» Instructions to follow: Write out again each line of the material below, unchanged, from the first one to the line that holds "gray star: (295, 650) -> (137, 355), moved".

-.-.-

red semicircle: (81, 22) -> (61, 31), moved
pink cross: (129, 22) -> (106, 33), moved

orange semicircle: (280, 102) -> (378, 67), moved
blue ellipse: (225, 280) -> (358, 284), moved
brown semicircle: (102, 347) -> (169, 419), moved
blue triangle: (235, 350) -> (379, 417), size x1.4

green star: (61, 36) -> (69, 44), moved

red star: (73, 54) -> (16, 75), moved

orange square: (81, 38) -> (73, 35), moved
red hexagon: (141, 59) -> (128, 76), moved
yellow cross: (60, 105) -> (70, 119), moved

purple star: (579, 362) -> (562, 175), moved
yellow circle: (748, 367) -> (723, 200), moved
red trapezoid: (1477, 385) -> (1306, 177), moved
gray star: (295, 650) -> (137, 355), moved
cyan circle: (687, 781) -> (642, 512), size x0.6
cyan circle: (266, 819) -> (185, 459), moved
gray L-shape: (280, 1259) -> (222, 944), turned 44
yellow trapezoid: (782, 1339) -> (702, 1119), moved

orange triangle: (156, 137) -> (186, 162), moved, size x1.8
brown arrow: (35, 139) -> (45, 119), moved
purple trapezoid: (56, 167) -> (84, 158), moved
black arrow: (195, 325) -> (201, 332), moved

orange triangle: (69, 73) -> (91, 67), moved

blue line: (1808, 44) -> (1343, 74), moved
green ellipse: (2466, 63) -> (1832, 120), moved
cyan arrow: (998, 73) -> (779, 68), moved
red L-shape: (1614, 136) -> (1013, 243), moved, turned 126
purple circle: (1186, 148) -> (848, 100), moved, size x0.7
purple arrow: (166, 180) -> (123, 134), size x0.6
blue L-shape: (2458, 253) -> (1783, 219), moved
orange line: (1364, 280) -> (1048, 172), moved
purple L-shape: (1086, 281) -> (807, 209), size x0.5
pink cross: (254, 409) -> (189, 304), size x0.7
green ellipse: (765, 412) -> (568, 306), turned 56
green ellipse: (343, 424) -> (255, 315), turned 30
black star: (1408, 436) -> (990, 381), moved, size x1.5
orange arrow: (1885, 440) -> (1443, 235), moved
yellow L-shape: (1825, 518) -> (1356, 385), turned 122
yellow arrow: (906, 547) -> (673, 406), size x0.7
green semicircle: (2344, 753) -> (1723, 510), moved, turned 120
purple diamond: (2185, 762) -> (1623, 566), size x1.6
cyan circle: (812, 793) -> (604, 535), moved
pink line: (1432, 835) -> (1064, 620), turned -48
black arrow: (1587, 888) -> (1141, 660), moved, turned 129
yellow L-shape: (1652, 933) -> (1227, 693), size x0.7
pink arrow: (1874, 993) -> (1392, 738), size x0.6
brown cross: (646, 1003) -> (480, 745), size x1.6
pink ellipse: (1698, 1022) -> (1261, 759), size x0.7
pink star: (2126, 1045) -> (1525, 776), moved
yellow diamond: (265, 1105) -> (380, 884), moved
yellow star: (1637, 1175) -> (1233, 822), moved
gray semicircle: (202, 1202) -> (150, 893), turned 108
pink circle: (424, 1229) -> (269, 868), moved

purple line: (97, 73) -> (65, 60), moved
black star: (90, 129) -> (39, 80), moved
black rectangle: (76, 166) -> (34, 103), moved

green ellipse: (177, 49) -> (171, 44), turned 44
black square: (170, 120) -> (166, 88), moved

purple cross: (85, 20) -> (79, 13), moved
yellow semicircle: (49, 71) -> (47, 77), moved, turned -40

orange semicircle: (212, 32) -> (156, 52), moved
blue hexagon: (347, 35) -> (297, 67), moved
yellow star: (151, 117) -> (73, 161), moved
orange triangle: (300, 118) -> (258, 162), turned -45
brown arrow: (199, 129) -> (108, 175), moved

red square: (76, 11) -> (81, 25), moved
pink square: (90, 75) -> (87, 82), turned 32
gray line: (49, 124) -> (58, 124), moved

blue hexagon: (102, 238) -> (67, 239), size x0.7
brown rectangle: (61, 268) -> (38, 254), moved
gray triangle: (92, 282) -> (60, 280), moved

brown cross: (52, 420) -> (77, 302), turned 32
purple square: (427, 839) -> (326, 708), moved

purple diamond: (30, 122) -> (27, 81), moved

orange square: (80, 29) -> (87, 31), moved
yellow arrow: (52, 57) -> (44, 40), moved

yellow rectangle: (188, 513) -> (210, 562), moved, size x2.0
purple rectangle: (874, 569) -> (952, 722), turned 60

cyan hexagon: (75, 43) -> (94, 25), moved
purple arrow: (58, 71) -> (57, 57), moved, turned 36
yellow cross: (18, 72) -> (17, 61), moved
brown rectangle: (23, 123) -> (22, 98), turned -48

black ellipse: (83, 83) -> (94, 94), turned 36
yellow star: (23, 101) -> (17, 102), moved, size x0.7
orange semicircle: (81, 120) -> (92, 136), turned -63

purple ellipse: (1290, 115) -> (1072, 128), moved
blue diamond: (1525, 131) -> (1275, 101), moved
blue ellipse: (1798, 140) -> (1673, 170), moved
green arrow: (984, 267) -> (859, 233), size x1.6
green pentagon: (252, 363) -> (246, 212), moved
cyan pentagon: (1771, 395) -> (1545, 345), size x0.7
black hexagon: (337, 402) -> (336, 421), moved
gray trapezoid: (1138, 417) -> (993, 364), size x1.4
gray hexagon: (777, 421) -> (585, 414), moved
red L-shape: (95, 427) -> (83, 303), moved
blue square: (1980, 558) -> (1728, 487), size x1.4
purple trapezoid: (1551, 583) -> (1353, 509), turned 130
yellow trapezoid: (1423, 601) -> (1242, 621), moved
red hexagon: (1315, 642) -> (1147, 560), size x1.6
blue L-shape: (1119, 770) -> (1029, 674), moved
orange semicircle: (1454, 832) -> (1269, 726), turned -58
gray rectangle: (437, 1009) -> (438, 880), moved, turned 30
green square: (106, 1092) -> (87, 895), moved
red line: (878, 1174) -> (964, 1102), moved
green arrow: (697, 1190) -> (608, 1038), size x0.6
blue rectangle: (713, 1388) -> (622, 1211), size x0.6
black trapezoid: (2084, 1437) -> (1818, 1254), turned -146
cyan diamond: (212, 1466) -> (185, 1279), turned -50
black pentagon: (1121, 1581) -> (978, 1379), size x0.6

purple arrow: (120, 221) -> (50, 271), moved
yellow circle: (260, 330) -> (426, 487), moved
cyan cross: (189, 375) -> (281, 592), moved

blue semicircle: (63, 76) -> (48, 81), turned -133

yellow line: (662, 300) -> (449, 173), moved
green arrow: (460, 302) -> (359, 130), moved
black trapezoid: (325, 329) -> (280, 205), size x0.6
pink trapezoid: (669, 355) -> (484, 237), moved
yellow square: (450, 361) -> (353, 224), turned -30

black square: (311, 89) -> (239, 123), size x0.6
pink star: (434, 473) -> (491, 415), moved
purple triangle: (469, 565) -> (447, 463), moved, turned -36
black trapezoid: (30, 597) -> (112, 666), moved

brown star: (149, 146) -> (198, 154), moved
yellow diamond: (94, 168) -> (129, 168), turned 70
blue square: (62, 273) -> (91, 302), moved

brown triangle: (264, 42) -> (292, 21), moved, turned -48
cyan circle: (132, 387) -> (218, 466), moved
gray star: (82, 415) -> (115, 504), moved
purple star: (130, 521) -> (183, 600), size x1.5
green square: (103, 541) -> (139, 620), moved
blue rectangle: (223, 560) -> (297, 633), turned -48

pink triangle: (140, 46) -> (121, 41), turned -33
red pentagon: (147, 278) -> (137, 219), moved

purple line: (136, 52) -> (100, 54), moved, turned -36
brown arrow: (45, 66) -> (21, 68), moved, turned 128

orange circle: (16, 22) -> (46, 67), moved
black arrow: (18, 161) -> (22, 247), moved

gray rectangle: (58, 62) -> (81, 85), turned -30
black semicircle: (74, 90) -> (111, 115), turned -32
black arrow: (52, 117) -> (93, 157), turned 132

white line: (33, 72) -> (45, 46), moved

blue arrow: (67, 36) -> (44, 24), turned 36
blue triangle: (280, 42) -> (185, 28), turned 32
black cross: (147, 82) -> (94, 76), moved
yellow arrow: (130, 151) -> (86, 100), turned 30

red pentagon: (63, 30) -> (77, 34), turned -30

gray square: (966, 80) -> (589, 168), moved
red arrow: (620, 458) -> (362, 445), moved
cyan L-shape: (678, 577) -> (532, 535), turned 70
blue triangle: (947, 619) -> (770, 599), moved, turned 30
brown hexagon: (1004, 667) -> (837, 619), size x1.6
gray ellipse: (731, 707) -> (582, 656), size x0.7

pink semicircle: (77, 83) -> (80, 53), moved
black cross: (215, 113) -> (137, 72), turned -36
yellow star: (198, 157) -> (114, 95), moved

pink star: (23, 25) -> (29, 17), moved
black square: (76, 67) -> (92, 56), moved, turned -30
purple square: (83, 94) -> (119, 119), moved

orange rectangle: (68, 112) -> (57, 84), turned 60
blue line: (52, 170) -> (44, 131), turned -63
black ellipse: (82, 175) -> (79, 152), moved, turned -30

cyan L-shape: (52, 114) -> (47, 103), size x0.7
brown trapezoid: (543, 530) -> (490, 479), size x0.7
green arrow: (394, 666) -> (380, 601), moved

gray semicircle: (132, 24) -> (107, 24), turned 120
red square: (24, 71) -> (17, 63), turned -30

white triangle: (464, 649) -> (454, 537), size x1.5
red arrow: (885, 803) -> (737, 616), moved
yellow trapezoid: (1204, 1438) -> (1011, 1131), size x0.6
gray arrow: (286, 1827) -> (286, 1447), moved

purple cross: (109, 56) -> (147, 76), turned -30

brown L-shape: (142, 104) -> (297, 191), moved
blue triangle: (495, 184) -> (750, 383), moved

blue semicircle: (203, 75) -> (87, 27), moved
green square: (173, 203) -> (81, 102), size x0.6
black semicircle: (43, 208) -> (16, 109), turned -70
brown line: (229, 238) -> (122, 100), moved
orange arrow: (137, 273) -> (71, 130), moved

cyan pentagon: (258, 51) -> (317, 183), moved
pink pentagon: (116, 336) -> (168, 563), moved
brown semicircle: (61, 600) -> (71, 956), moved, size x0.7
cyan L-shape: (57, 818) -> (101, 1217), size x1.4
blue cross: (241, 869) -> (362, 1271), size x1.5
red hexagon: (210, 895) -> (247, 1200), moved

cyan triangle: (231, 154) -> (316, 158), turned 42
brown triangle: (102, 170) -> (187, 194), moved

-.-.-

» Task response:
red semicircle: (81, 22) -> (61, 31), moved
pink cross: (129, 22) -> (106, 33), moved

orange semicircle: (280, 102) -> (378, 67), moved
blue ellipse: (225, 280) -> (358, 284), moved
brown semicircle: (102, 347) -> (169, 419), moved
blue triangle: (235, 350) -> (379, 417), size x1.4

green star: (61, 36) -> (69, 44), moved

red star: (73, 54) -> (16, 75), moved

orange square: (81, 38) -> (73, 35), moved
red hexagon: (141, 59) -> (128, 76), moved
yellow cross: (60, 105) -> (70, 119), moved

purple star: (579, 362) -> (562, 175), moved
yellow circle: (748, 367) -> (723, 200), moved
red trapezoid: (1477, 385) -> (1306, 177), moved
gray star: (295, 650) -> (137, 355), moved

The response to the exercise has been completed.